TASK DESCRIPTION
Among the lines below, keep only those from the one containing "black line: (392, 440) -> (332, 617), moved" through the one containing "yellow cross: (515, 915)", and reproduce them exactly.

SOURCE MATERIAL
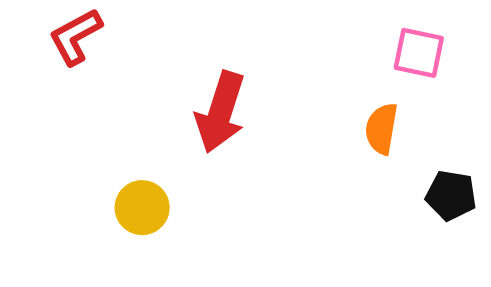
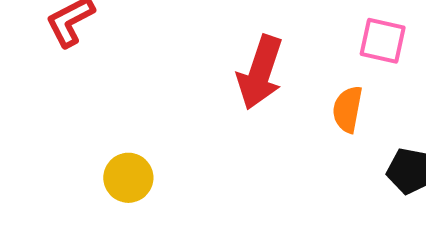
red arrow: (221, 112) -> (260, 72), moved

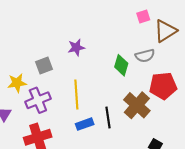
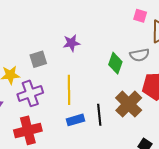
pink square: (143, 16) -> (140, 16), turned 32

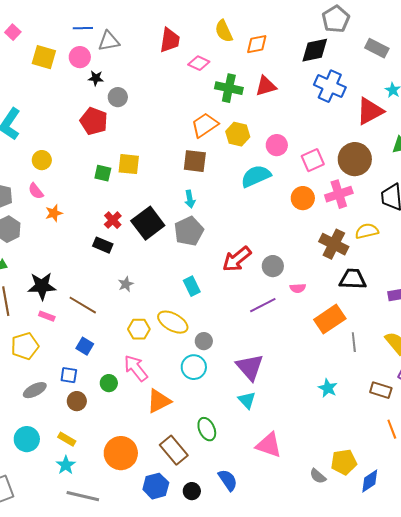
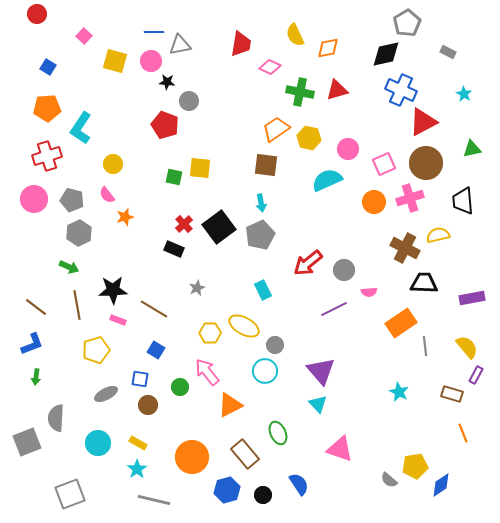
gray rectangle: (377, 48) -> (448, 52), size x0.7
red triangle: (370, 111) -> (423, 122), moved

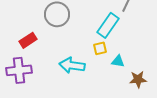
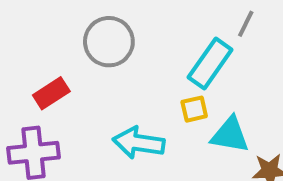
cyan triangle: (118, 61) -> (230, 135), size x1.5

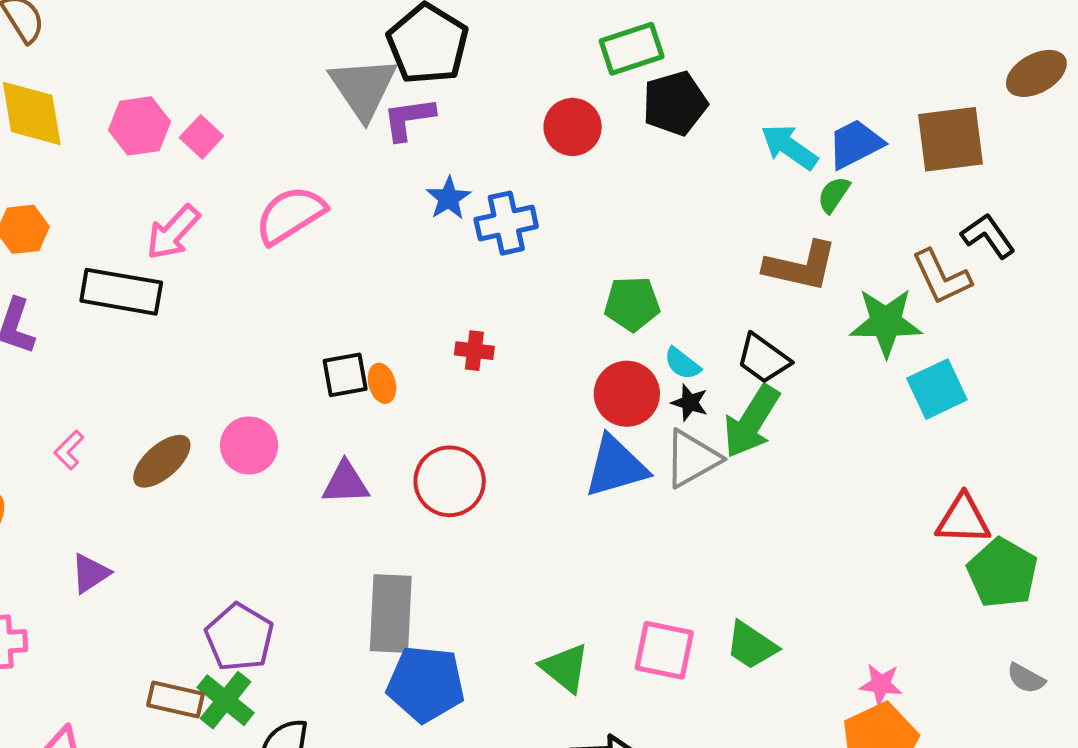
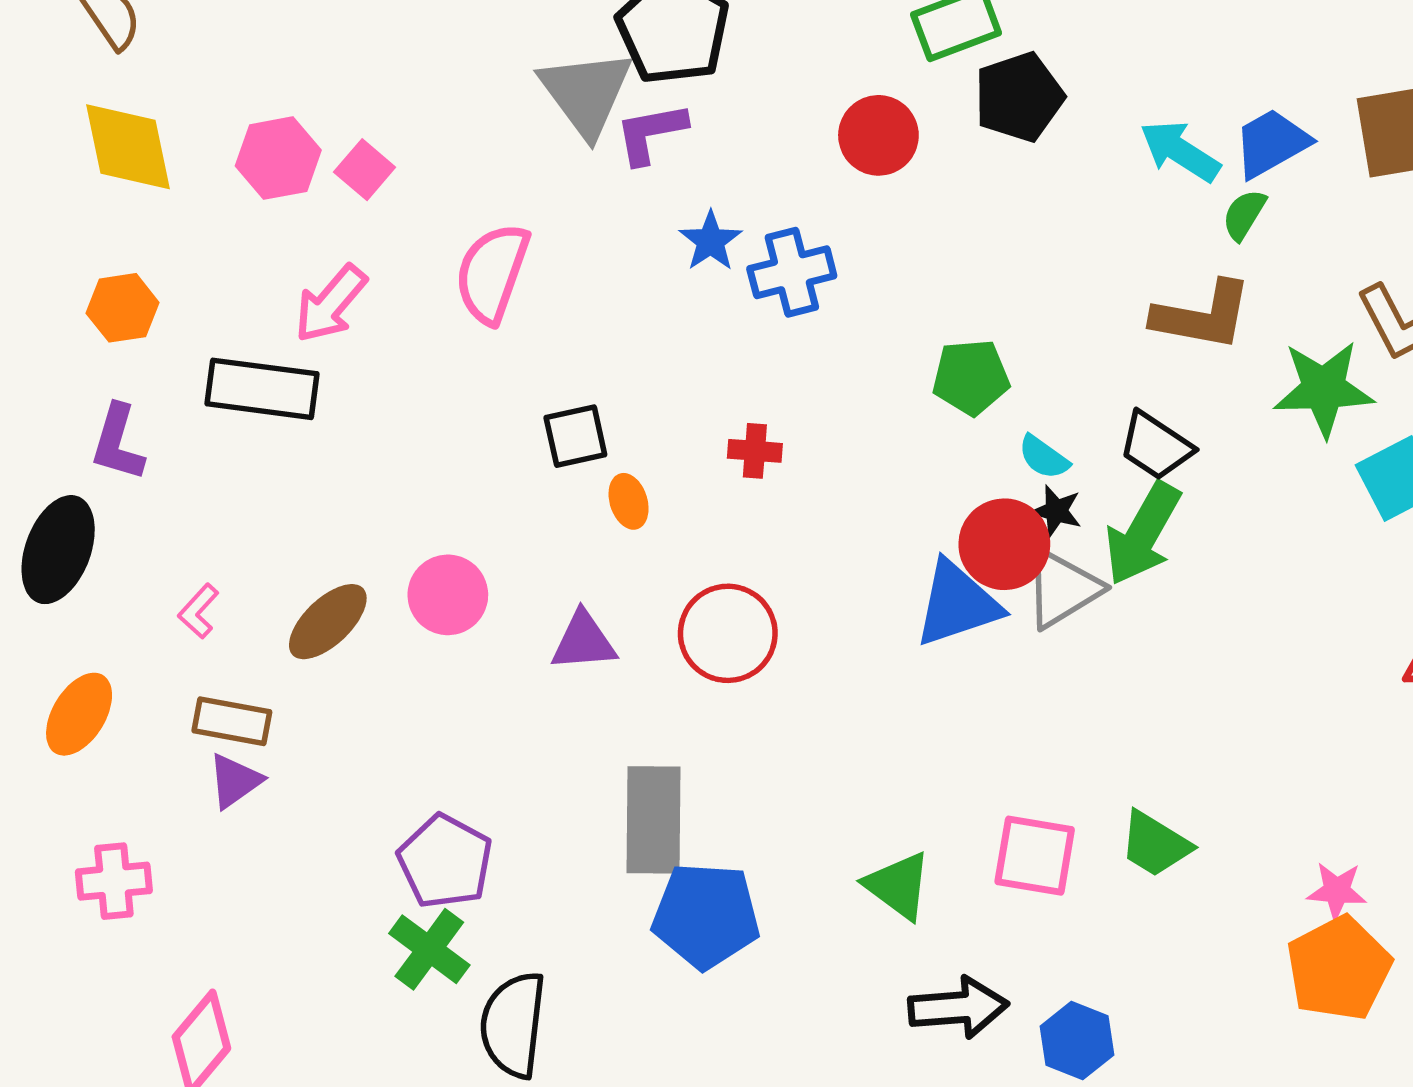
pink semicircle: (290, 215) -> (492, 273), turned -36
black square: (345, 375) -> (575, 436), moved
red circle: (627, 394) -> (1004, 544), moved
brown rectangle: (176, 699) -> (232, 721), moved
--
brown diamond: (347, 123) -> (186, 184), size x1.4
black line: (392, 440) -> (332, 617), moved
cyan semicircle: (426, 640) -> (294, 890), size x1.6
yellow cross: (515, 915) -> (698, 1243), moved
* * *
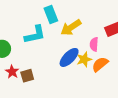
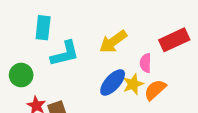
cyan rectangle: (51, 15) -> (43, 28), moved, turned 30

EXERCISE SOLUTION
black line: (392, 440) -> (332, 617), moved
cyan semicircle: (426, 640) -> (294, 890), size x1.6
yellow cross: (515, 915) -> (698, 1243), moved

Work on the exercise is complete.